Problem requirements — Find every line below with the word "order". Then give only how many there are.

Records to use —
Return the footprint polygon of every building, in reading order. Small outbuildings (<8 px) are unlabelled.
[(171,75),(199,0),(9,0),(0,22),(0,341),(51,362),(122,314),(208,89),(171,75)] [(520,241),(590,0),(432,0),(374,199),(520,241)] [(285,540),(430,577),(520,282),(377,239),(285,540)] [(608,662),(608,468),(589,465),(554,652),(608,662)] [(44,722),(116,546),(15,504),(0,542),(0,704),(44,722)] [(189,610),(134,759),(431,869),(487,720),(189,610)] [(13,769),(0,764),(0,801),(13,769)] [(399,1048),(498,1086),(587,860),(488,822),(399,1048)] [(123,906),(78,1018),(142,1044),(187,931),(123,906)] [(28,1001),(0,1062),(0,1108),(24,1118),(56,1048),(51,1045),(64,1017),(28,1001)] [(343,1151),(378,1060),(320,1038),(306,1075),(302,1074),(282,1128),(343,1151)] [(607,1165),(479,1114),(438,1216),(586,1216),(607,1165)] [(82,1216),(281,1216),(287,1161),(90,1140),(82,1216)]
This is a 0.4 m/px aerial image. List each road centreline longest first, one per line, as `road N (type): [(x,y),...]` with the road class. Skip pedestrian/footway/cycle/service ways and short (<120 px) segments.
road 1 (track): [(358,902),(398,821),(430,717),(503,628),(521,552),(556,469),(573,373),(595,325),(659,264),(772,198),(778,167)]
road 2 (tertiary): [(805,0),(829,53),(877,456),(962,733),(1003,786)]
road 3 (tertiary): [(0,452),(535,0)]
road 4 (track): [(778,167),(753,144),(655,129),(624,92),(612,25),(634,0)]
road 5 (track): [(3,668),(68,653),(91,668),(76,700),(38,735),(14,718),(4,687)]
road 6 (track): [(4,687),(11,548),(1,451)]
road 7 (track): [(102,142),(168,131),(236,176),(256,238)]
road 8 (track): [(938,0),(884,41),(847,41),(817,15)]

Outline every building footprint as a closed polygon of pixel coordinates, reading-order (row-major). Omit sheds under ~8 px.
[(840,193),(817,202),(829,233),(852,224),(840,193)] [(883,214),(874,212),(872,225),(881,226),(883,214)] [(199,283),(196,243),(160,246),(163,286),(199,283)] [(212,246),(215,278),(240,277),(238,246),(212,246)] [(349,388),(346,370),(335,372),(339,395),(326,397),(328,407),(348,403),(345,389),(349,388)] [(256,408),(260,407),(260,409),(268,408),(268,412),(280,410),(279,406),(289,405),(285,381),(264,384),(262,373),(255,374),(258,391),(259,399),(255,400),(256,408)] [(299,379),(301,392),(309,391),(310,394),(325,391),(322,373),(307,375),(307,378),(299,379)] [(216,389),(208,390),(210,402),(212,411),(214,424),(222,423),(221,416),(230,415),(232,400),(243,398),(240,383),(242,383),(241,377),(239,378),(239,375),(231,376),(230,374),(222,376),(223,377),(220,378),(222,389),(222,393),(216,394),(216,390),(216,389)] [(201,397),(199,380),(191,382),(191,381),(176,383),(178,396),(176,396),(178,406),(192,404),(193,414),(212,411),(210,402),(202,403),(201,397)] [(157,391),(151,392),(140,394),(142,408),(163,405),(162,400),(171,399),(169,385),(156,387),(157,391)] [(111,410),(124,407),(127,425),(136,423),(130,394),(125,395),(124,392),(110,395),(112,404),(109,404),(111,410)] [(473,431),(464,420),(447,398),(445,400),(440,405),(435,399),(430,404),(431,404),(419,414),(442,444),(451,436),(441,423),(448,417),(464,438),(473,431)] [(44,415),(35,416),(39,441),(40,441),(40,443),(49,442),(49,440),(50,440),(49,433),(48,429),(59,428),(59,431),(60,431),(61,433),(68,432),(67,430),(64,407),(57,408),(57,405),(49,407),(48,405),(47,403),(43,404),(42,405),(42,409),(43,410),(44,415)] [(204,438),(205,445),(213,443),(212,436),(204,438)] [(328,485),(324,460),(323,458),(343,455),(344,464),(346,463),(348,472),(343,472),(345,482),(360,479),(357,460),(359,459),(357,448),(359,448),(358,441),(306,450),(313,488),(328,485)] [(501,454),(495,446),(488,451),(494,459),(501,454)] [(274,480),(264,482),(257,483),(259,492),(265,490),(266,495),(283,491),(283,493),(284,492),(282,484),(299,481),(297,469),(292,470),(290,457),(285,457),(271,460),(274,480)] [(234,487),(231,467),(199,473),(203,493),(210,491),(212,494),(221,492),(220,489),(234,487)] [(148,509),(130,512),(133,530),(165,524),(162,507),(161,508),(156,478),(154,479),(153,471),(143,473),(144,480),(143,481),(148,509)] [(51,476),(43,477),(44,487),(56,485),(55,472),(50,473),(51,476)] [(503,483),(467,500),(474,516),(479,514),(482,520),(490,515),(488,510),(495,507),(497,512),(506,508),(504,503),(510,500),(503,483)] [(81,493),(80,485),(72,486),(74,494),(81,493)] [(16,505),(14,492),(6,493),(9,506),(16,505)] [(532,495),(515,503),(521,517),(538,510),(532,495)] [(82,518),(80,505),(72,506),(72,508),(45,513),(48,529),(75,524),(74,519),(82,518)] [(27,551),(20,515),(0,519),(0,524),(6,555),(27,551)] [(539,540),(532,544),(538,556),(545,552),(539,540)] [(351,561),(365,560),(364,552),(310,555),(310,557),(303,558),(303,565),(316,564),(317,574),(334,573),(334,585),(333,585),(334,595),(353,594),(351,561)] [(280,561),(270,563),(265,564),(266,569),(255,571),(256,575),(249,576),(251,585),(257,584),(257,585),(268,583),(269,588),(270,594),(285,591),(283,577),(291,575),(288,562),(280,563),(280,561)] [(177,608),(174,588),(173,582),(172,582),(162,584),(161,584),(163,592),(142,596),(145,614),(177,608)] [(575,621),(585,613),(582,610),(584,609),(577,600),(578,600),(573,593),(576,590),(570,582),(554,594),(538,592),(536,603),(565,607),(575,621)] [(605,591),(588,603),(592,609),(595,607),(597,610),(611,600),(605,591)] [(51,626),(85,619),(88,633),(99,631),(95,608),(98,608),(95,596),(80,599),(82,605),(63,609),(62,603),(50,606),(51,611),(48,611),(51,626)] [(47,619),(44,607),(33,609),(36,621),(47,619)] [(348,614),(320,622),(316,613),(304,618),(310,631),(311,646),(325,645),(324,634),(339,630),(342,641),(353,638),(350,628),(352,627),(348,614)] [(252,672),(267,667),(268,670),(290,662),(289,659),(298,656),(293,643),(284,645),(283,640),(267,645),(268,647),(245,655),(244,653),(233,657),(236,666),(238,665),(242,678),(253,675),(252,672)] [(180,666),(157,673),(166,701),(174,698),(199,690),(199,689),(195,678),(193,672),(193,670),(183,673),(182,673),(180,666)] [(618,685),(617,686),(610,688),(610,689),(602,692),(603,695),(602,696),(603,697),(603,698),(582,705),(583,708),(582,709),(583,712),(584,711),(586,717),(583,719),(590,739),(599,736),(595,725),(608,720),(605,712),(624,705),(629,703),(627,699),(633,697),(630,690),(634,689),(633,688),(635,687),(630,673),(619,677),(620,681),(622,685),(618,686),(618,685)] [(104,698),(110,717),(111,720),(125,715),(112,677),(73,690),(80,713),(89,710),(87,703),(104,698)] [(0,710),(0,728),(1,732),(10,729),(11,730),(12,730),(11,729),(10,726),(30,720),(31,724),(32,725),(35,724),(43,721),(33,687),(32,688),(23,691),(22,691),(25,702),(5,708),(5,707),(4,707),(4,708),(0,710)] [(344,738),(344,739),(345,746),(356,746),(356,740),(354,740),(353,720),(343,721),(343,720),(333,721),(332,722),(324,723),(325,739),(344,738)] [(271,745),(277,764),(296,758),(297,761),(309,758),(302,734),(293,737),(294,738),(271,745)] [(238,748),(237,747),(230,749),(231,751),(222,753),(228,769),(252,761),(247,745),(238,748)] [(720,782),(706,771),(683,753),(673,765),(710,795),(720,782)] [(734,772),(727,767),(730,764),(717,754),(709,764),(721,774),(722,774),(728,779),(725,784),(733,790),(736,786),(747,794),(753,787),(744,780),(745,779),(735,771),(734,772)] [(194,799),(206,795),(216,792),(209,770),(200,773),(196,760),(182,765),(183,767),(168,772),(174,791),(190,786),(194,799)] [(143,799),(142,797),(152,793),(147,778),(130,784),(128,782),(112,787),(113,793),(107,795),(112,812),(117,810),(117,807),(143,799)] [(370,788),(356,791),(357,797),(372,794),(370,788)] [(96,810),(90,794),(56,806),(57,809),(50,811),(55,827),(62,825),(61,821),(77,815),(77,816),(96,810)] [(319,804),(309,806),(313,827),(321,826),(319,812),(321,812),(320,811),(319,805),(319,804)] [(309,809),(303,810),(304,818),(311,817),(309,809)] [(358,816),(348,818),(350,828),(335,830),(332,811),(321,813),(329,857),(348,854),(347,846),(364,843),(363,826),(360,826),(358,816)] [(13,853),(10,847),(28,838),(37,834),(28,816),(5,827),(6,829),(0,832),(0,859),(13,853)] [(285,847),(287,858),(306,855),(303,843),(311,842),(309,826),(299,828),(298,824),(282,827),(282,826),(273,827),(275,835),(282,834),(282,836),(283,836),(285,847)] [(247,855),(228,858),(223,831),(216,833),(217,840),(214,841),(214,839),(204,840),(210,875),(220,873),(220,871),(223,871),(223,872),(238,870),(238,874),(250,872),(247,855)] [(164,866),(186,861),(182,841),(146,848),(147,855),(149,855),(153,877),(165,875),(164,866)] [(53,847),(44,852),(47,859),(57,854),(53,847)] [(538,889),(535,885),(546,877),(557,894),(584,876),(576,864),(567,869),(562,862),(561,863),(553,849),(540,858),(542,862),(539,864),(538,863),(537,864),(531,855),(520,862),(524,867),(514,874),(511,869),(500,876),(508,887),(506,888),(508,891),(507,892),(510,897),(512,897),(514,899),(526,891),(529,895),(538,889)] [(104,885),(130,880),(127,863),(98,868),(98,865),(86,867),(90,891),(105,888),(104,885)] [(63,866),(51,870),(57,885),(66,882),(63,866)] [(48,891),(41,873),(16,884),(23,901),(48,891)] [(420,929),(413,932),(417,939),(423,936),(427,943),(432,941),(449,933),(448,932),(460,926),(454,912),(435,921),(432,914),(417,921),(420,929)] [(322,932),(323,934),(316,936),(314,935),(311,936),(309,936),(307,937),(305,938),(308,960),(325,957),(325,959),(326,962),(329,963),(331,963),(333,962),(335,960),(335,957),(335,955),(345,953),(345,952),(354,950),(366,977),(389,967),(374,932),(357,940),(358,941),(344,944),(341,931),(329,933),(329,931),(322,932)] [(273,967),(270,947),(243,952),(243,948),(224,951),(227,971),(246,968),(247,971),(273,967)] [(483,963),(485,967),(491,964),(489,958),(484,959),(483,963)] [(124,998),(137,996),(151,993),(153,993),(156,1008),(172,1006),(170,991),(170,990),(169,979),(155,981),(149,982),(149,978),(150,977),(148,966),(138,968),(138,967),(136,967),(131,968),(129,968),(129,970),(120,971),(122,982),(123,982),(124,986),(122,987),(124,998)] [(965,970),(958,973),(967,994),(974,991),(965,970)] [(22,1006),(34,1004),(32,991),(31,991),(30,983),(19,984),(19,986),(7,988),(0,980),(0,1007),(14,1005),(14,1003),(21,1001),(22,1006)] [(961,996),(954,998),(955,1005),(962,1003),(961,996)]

Solution below — 2